Entries taken from a collection
==============================

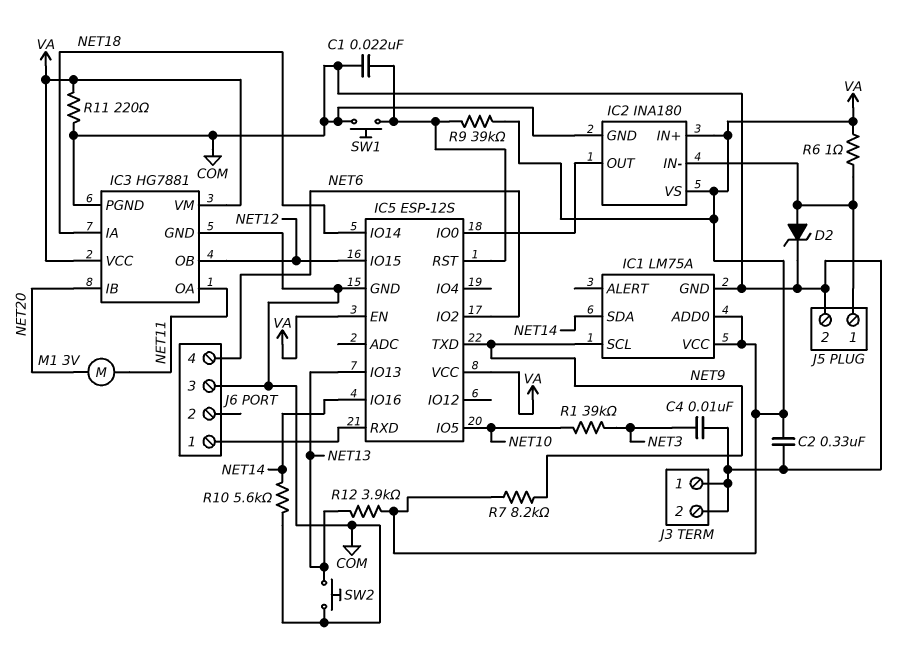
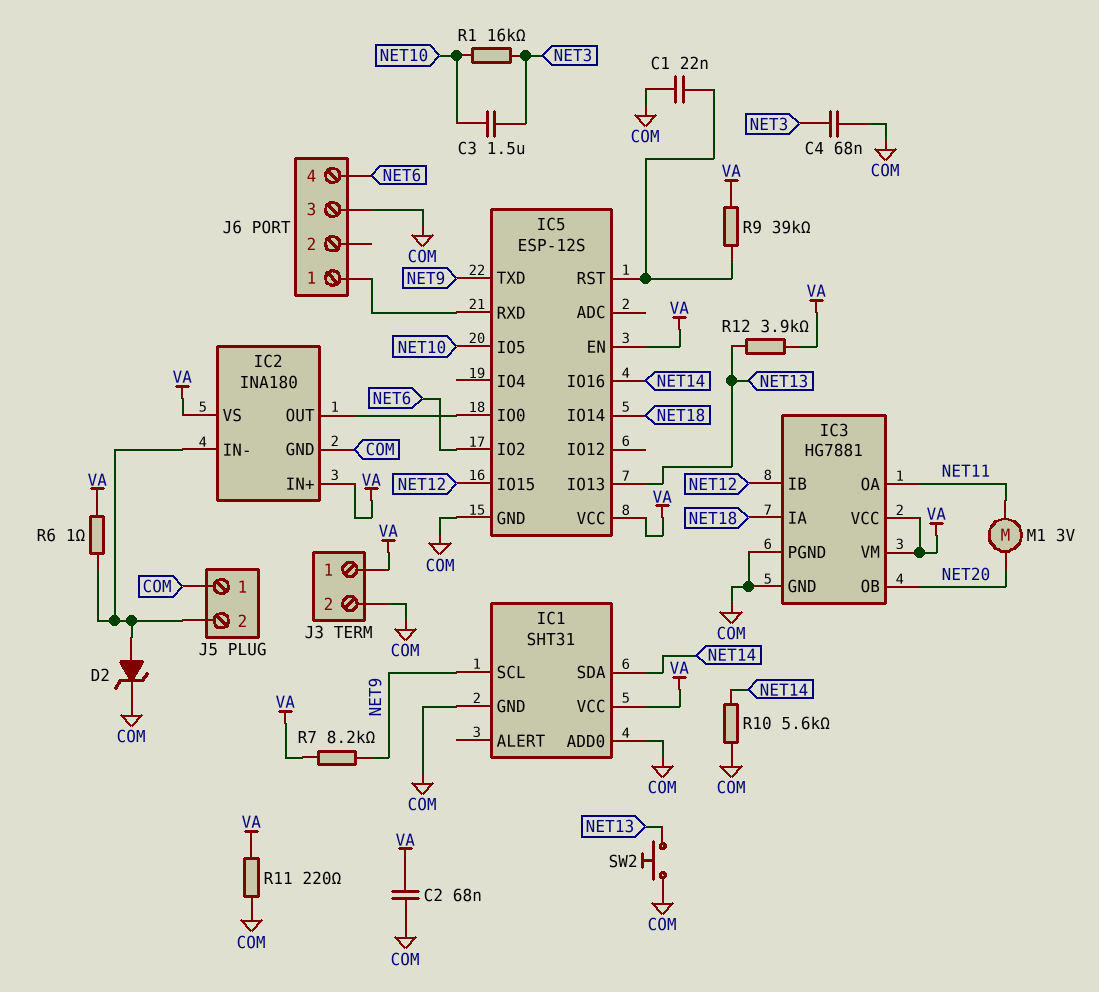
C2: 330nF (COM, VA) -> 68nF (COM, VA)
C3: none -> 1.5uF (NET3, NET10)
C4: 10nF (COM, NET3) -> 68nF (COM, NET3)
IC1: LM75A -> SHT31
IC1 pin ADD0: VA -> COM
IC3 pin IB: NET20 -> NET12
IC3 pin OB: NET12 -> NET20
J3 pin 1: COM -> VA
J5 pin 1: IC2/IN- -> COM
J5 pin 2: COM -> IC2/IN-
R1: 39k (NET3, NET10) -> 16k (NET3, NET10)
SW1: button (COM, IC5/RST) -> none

==============================

Goal of the exercise:
What lines in the data above carry "none"? Return them all.

The completed task:
C3: none -> 1.5uF (NET3, NET10)
SW1: button (COM, IC5/RST) -> none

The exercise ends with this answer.